• **Task item**
A verbatim reproduction of the lines below, from the line containing "lime cone C6 level 1 -> lime cone E8 level 1" through the line containing "red cone G5 level 4 -> none", both ends included, is the whole required output.

• **Data for review**
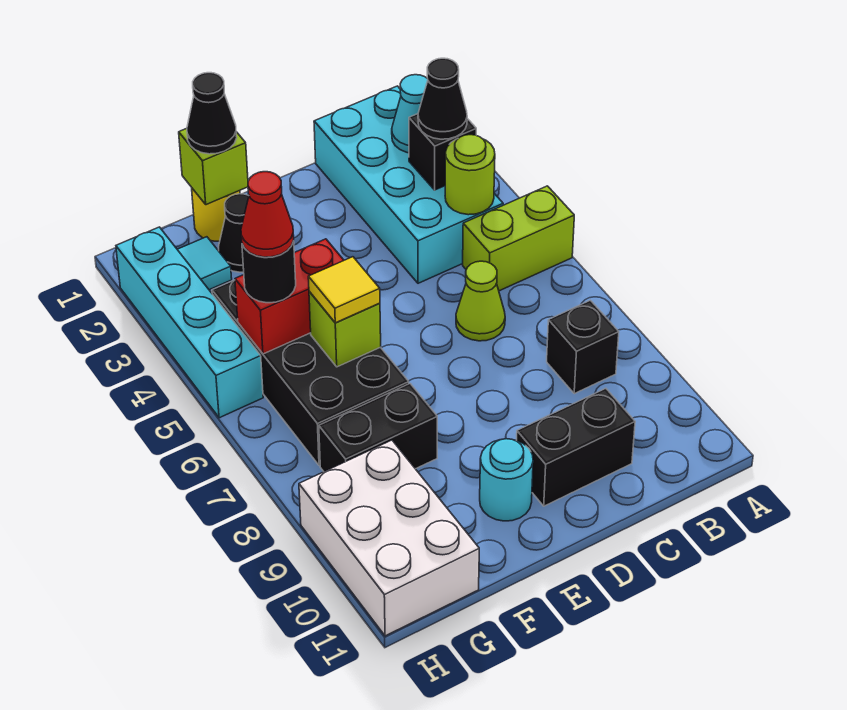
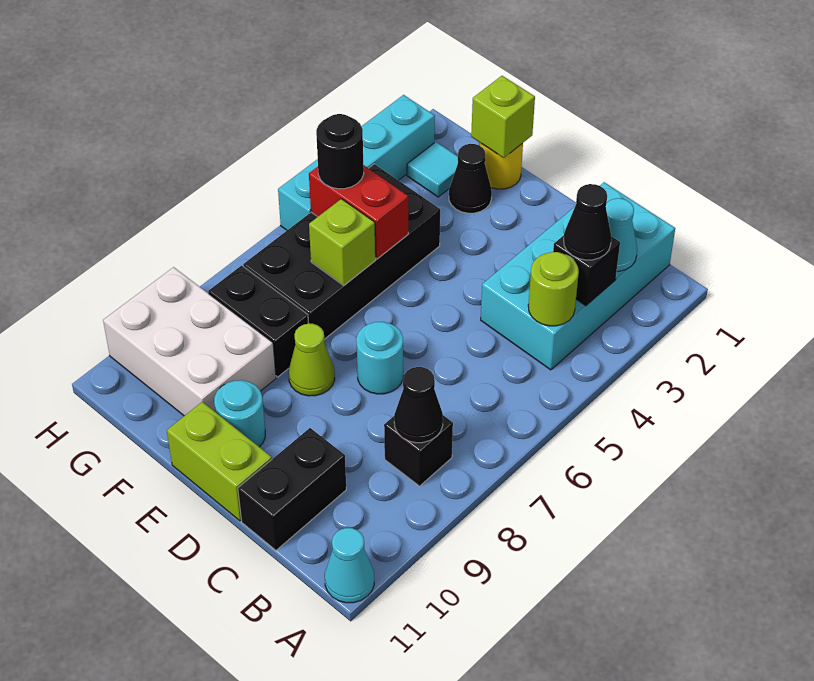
lime brick A5:B5 level 1 -> lime brick D11:E11 level 1
none -> cyan cone A11 level 1
lime cone C6 level 1 -> lime cone E8 level 1
black brick C10:D10 level 1 -> black brick C10:C11 level 1
none -> cyan round brick D7 level 1
black cone F1 level 3 -> black cone B8 level 2
yellow tile F6 level 3 -> none
red cone G5 level 4 -> none
white brick G9:H11 level 1 -> white brick F9:H10 level 1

• **Exercise answer**
lime cone C6 level 1 -> lime cone E8 level 1
black brick C10:D10 level 1 -> black brick C10:C11 level 1
none -> cyan round brick D7 level 1
black cone F1 level 3 -> black cone B8 level 2
yellow tile F6 level 3 -> none
red cone G5 level 4 -> none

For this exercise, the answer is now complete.